# EXERCISE AIM:
Check each line of the records below for the word "green" and copy those where it appears.

[Object correspondence data]
———

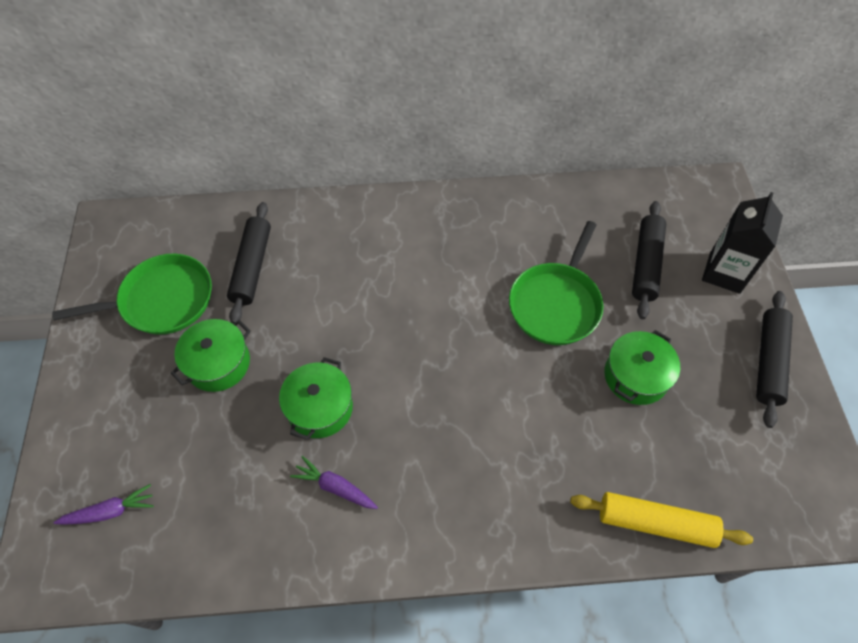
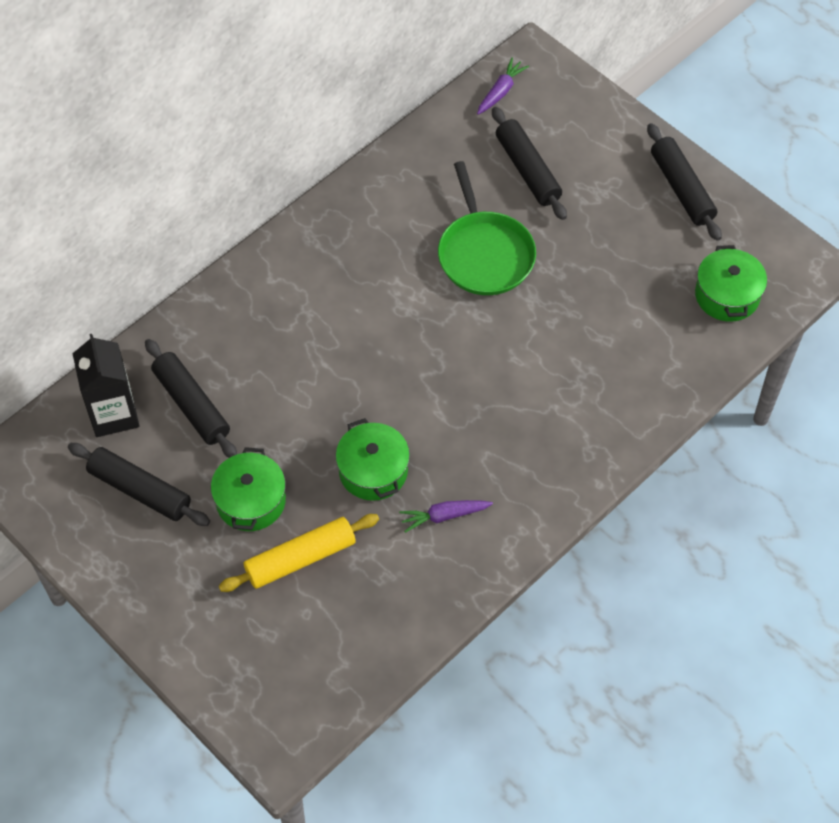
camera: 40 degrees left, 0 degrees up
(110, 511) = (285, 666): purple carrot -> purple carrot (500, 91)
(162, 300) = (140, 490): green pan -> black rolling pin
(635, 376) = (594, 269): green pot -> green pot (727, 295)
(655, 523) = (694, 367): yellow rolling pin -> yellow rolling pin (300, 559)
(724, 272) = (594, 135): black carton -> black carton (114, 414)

———

# EXERCISE OUTPUT:
(162, 300) = (140, 490): green pan -> black rolling pin
(635, 376) = (594, 269): green pot -> green pot (727, 295)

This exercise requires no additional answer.